◆ THE PROBLEM
Scan the records for "schottky" and copy each line that contains it.
(DATA FOR ANALYSIS)
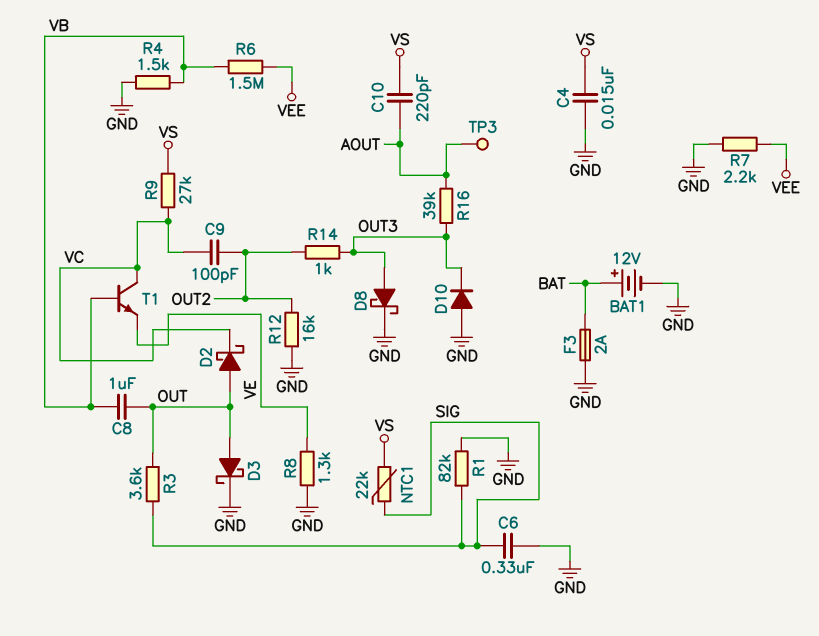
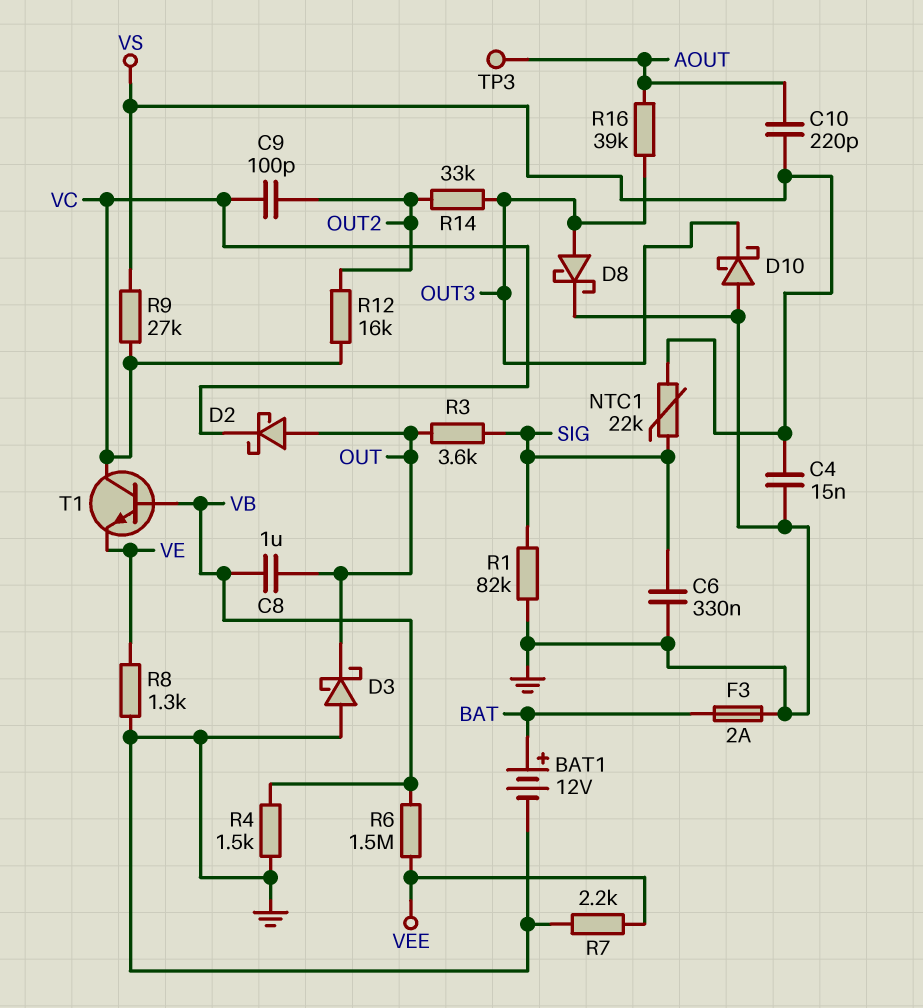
D3: schottky (A OUT, K GND) -> schottky (A GND, K OUT)
D10: diode (A GND, K OUT3) -> schottky (A GND, K OUT3)
R12: 16k (GND, OUT2) -> 16k (OUT2, VC)
R14: 1k (OUT2, OUT3) -> 33k (OUT2, OUT3)

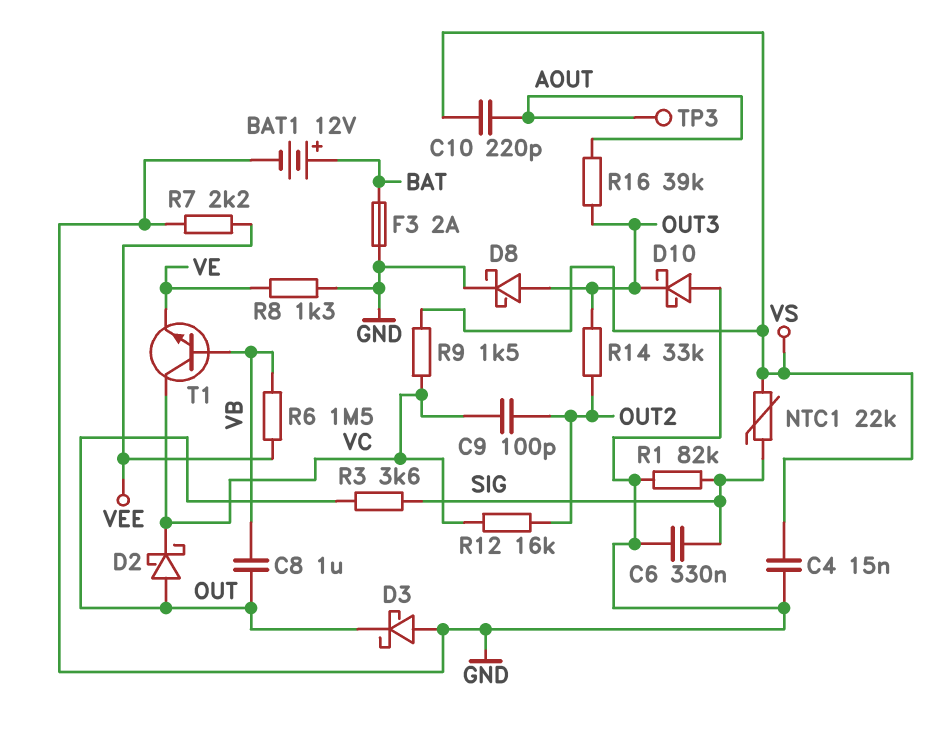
R4: 1.5k (GND, VB) -> none
R9: 27k (VC, VS) -> 1.5k (VC, VS)

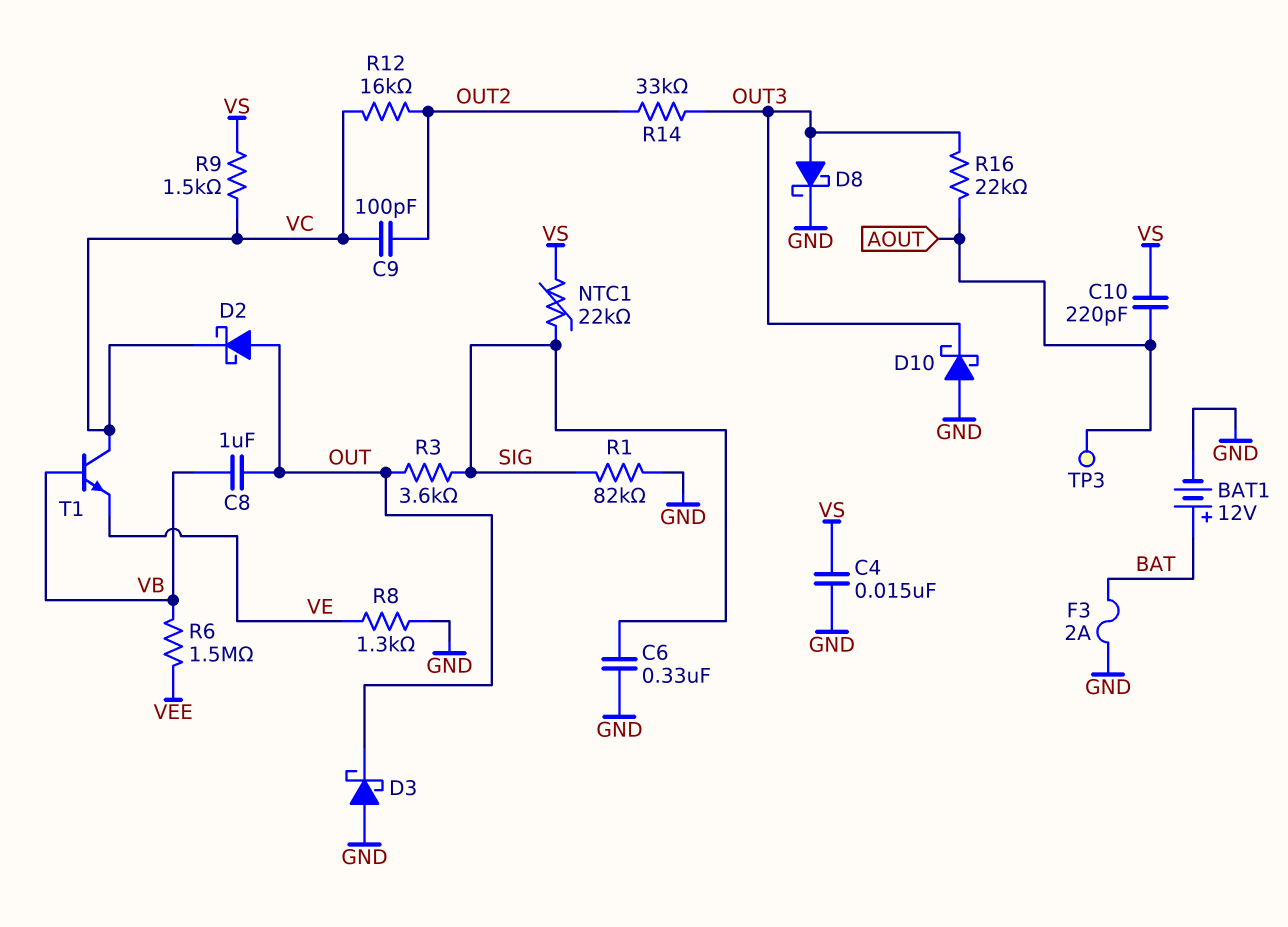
R7: 2.2k (GND, VEE) -> none
R16: 39k (AOUT, OUT3) -> 22k (AOUT, OUT3)

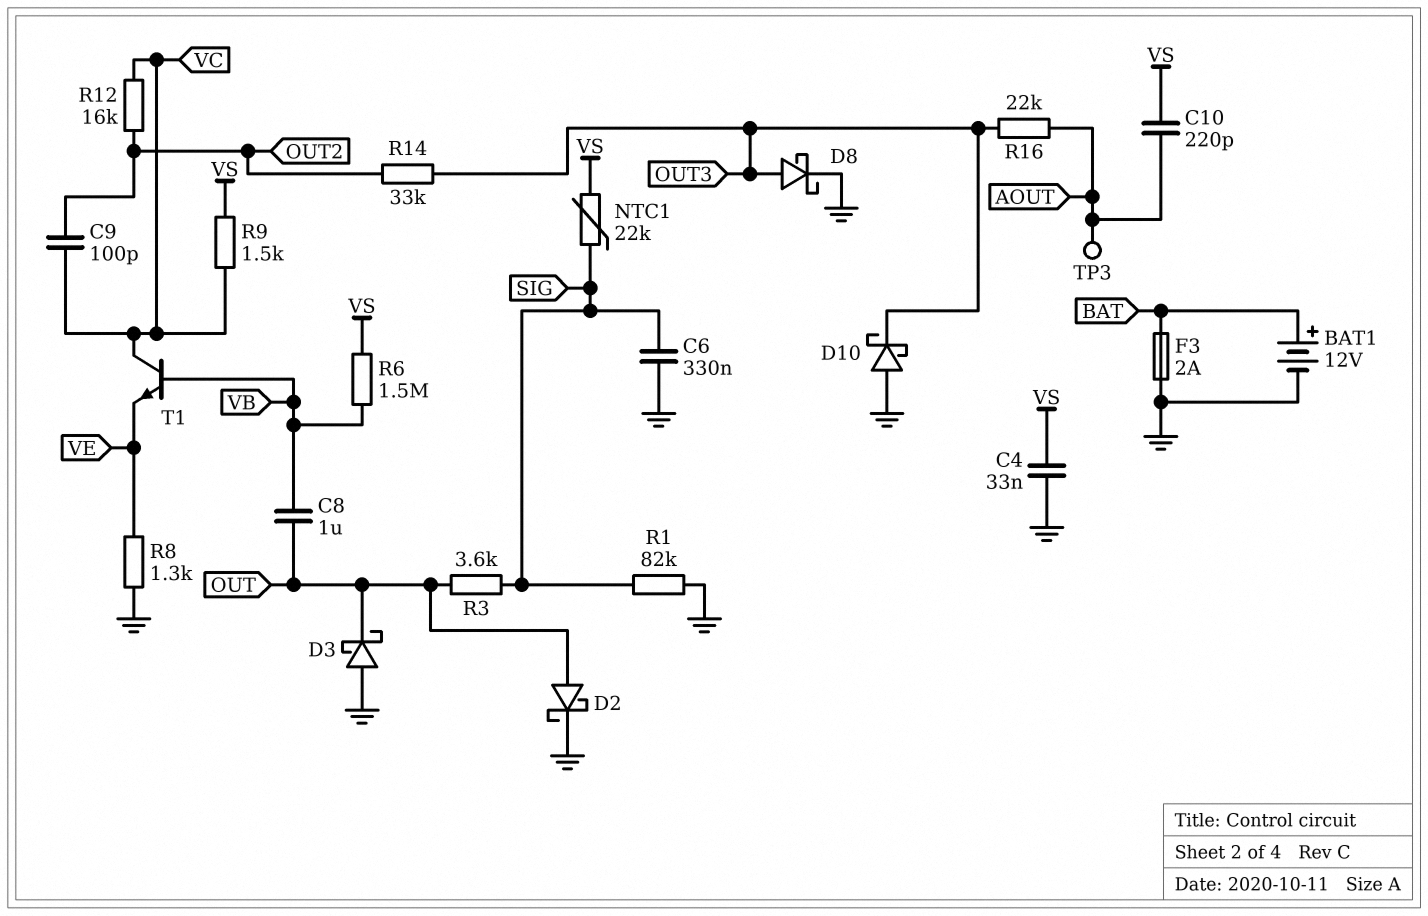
C4: 15nF (GND, VS) -> 33nF (GND, VS)
D2: schottky (A OUT, K VC) -> schottky (A OUT, K GND)
R6: 1.5M (VB, VEE) -> 1.5M (VB, VS)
(End DATA FOR ANALYSIS)
◆ ANSWER TO THE PROBLEM
D3: schottky (A OUT, K GND) -> schottky (A GND, K OUT)
D10: diode (A GND, K OUT3) -> schottky (A GND, K OUT3)
D2: schottky (A OUT, K VC) -> schottky (A OUT, K GND)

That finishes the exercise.